[Opening Dataset extract section]

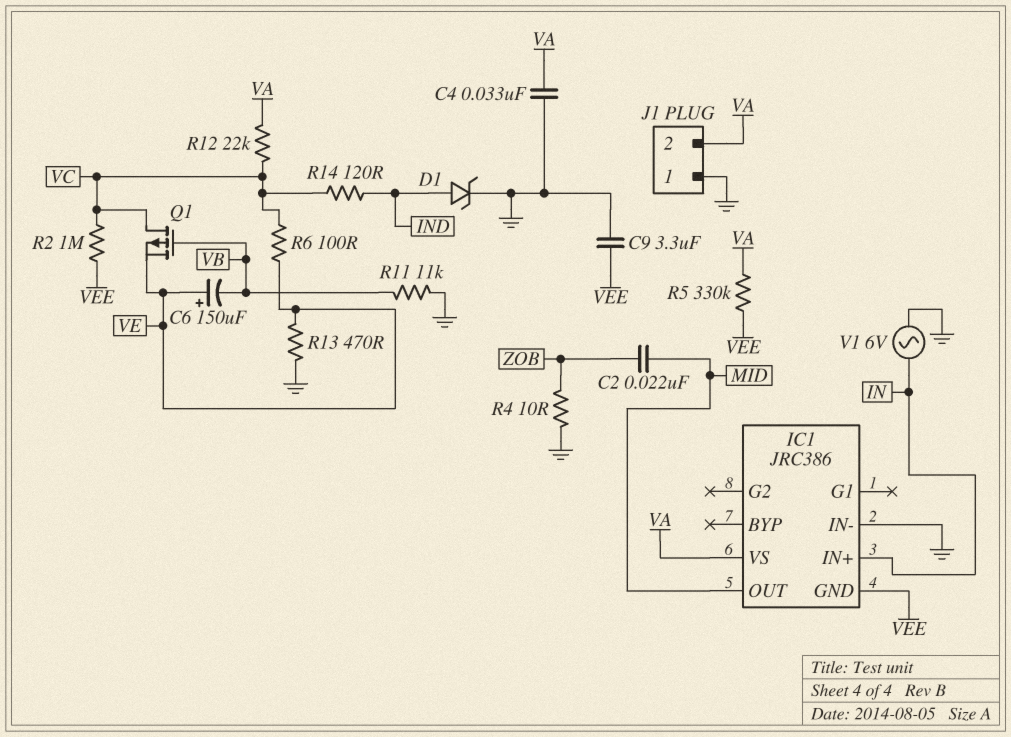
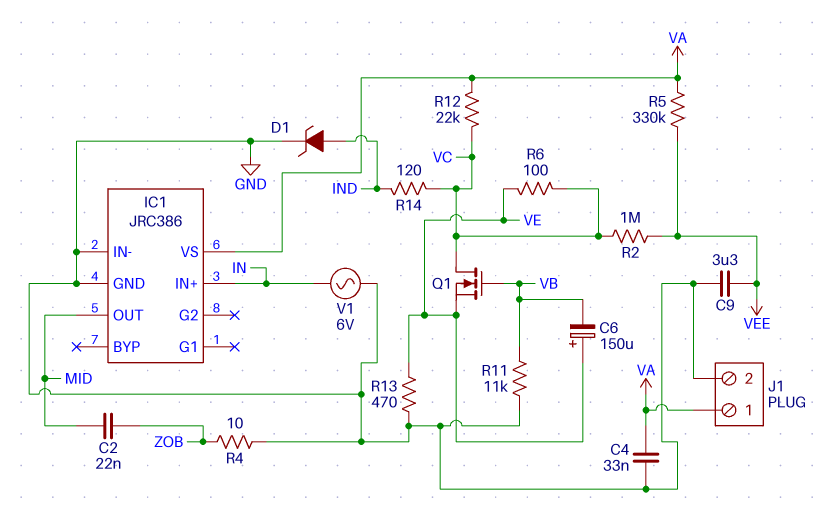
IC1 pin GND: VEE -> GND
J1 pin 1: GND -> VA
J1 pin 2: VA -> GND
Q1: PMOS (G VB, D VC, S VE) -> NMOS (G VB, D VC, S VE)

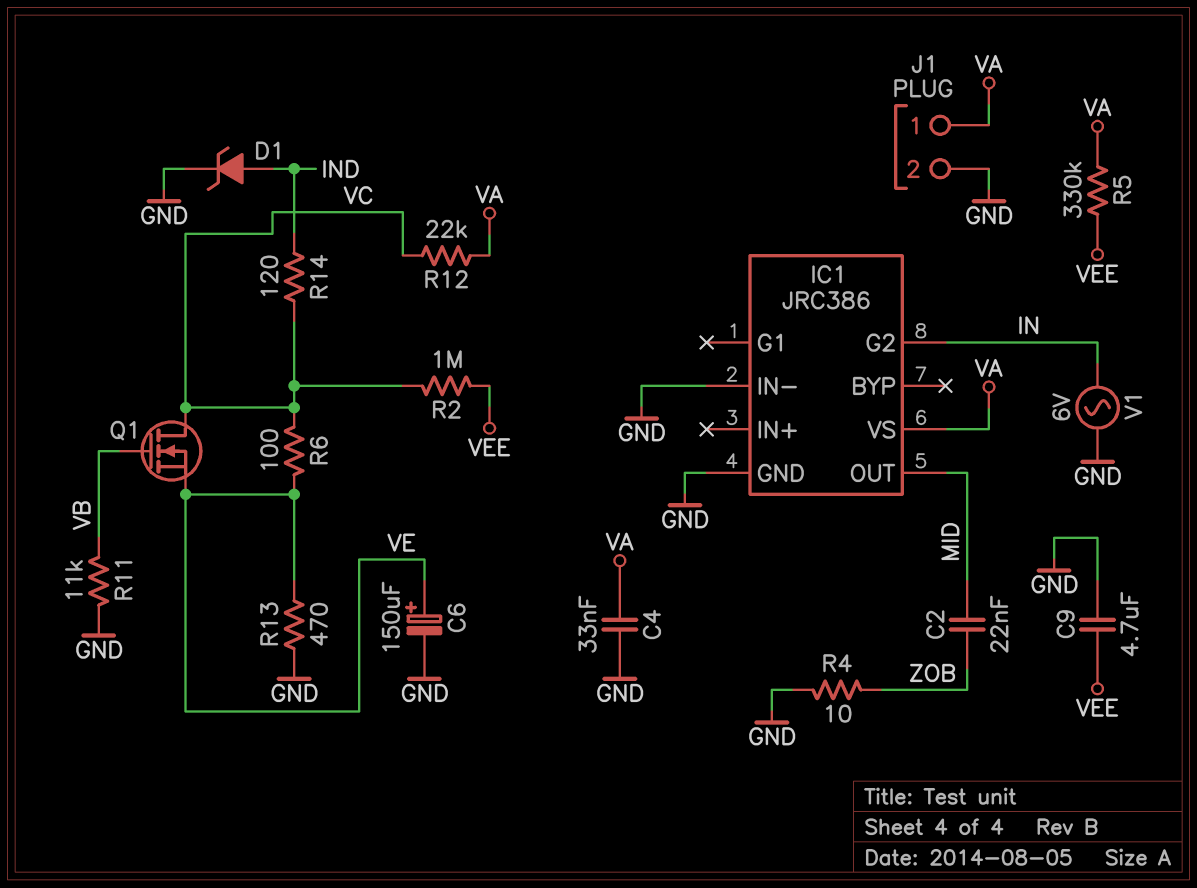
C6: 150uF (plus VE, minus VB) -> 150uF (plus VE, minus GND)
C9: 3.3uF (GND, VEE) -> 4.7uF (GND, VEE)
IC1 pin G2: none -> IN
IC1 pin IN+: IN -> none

[Closing Dataset extract section]
[Opening Dataset extract section]

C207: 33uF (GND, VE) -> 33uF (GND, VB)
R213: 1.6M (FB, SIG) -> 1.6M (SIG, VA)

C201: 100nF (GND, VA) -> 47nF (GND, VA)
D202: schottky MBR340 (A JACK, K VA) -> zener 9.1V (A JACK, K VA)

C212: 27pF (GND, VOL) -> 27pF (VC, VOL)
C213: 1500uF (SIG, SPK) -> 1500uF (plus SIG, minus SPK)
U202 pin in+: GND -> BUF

[Closing Dataset extract section]

**What to do:** A count is needed of the lines above that hold the word "plus"; give that count and no other text.

**Output for this task:** 2